Your goal — Images do not belong in the copy; retype the rest of the entries below exactly.

(Data records begins)

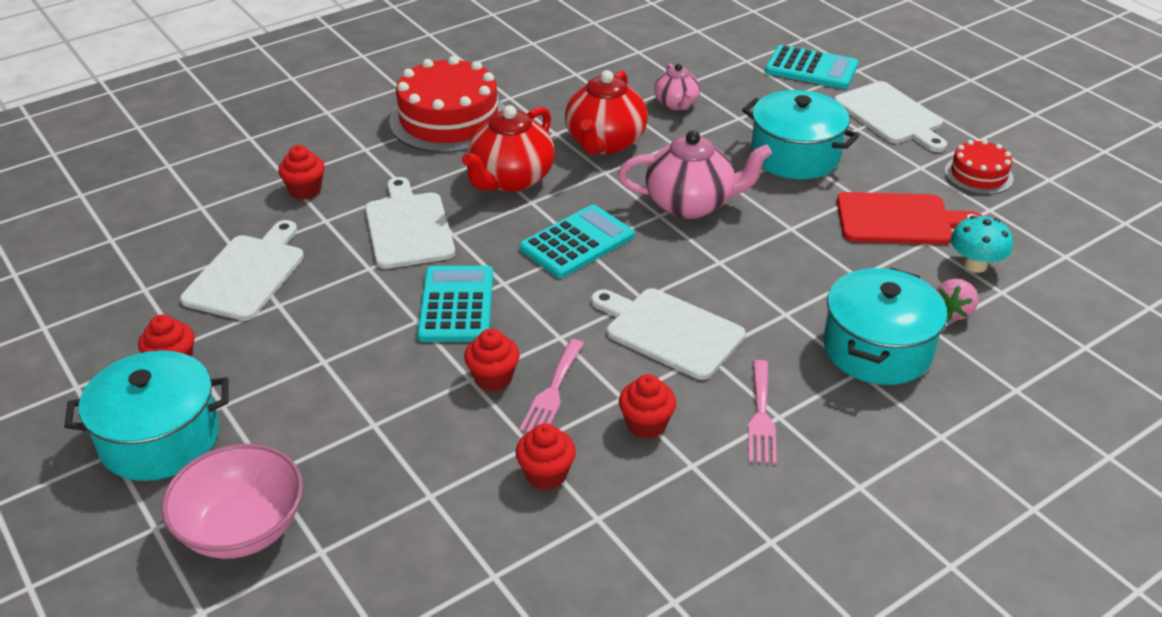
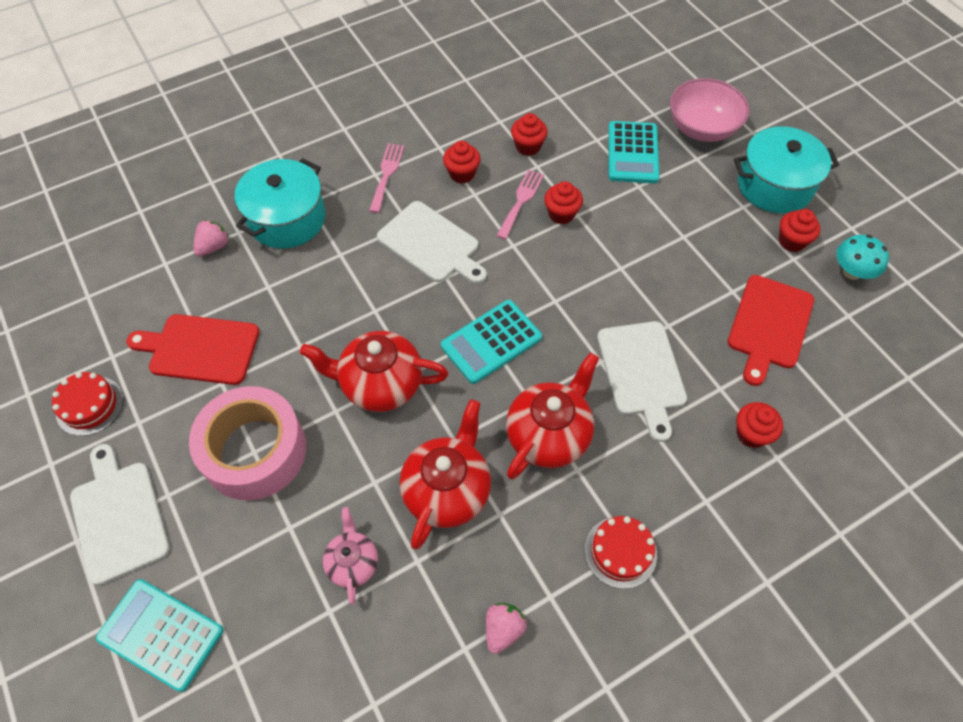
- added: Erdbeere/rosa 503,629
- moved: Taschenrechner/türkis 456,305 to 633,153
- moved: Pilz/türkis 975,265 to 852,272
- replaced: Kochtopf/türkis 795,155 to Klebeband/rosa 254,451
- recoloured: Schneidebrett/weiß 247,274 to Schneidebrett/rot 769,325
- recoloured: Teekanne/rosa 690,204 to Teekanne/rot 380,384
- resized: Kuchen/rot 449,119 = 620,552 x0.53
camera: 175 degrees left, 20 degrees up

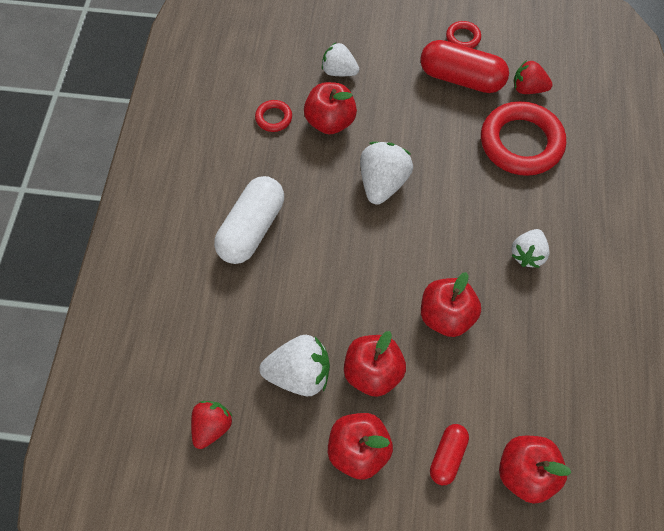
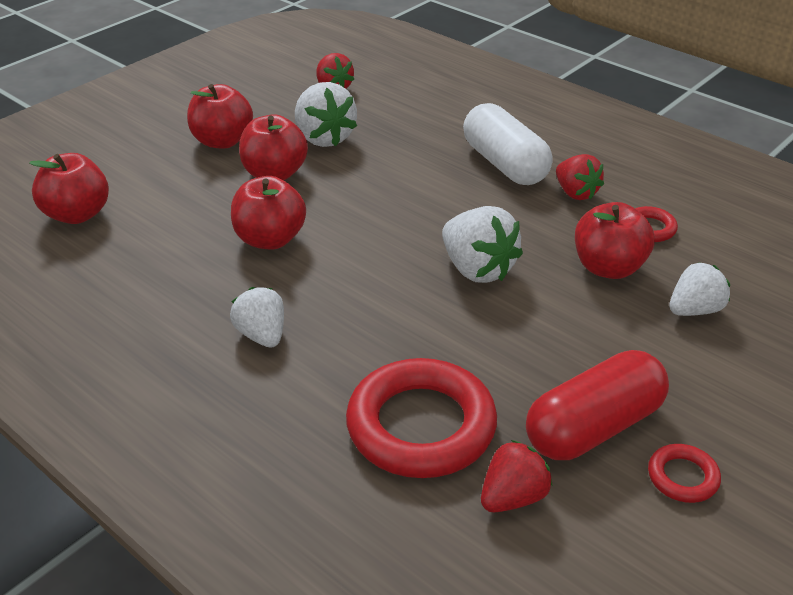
- removed: Kapsel/rot 447,456
- added: Erdbeere/rot 576,193
- turned: Erdbeere/weiß 299,374 = 324,138 60 degrees counterclockwise
camera: 125 degrees right, 25 degrees down

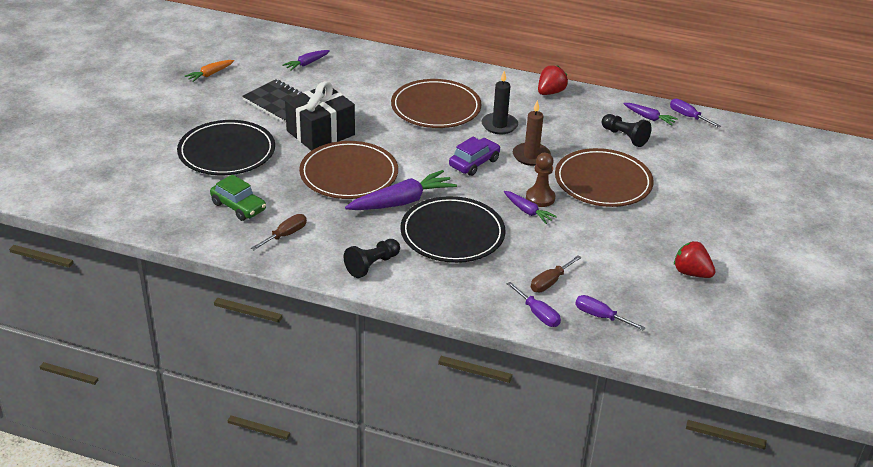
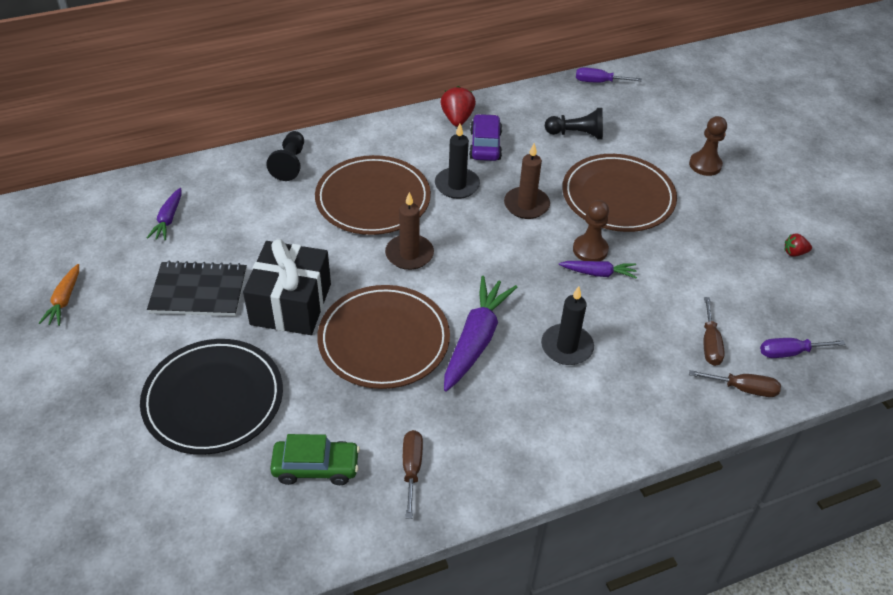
- removed: Karotte/lila 649,118
- added: Kerze/braun 409,254
- added: Bauer/braun 705,165
- moved: Bauer/schwarz 372,265 to 290,164
- moved: Auto/lila 474,163 to 485,145
- replaced: Teller/schwarz 452,234 to Kerze/schwarz 567,347
- recoloured: Schraubenzieher/lila 538,314 to Schraubenzieher/braun 743,389
- resized: Erdbeere/rot 691,273 = 794,253 x0.59
camera: 40 degrees left, 10 degrees up

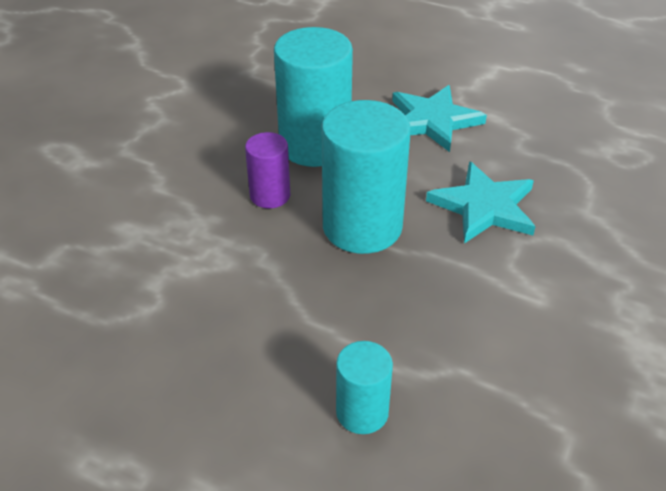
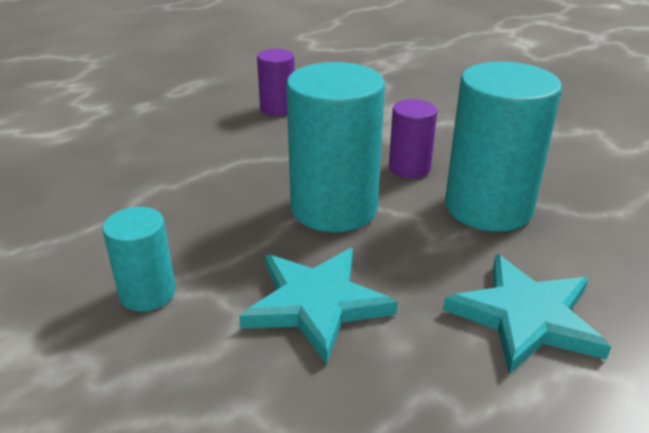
- added: Vollzylinder/lila 277,108
- moved: Vollzylinder/türkis 362,412 to 147,293
camera: 110 degrees right, 10 degrees down

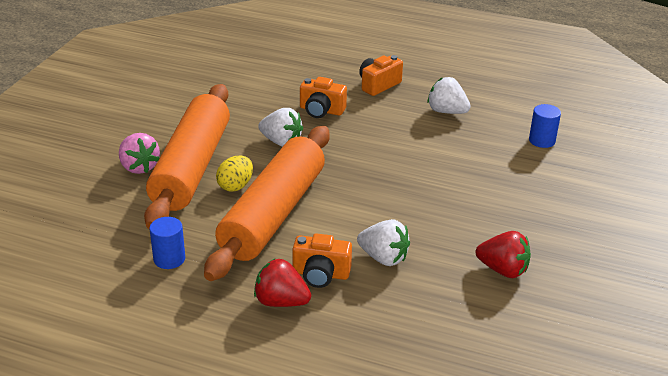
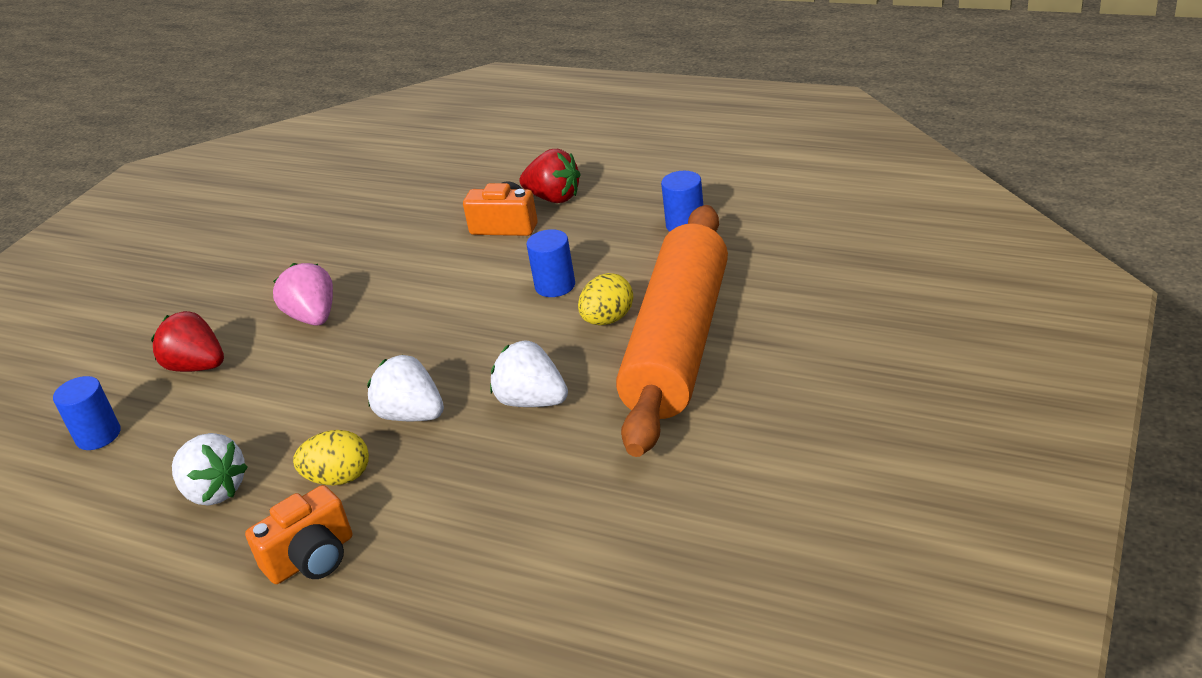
- removed: Kamera/orange 321,110
- added: Ei/gelb 339,478
- moved: Erdbeere/rosa 139,167 to 313,317
- moved: Erdbeere/weiß 383,258 to 411,415
- moved: Erdbeere/rot 503,270 to 197,367
- replaced: Nudelholz/orange 273,214 to Vollzylinder/blau 555,286
camera: 170 degrees left, 0 degrees up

(Data records ends)

Result —
- added: Erdbeere/rosa 503,629
- moved: Taschenrechner/türkis 456,305 to 633,153
- moved: Pilz/türkis 975,265 to 852,272
- replaced: Kochtopf/türkis 795,155 to Klebeband/rosa 254,451
- recoloured: Schneidebrett/weiß 247,274 to Schneidebrett/rot 769,325
- recoloured: Teekanne/rosa 690,204 to Teekanne/rot 380,384
- resized: Kuchen/rot 449,119 = 620,552 x0.53
camera: 175 degrees left, 20 degrees up

- removed: Kapsel/rot 447,456
- added: Erdbeere/rot 576,193
- turned: Erdbeere/weiß 299,374 = 324,138 60 degrees counterclockwise
camera: 125 degrees right, 25 degrees down

- removed: Karotte/lila 649,118
- added: Kerze/braun 409,254
- added: Bauer/braun 705,165
- moved: Bauer/schwarz 372,265 to 290,164
- moved: Auto/lila 474,163 to 485,145
- replaced: Teller/schwarz 452,234 to Kerze/schwarz 567,347
- recoloured: Schraubenzieher/lila 538,314 to Schraubenzieher/braun 743,389
- resized: Erdbeere/rot 691,273 = 794,253 x0.59
camera: 40 degrees left, 10 degrees up

- added: Vollzylinder/lila 277,108
- moved: Vollzylinder/türkis 362,412 to 147,293
camera: 110 degrees right, 10 degrees down

- removed: Kamera/orange 321,110
- added: Ei/gelb 339,478
- moved: Erdbeere/rosa 139,167 to 313,317
- moved: Erdbeere/weiß 383,258 to 411,415
- moved: Erdbeere/rot 503,270 to 197,367
- replaced: Nudelholz/orange 273,214 to Vollzylinder/blau 555,286
camera: 170 degrees left, 0 degrees up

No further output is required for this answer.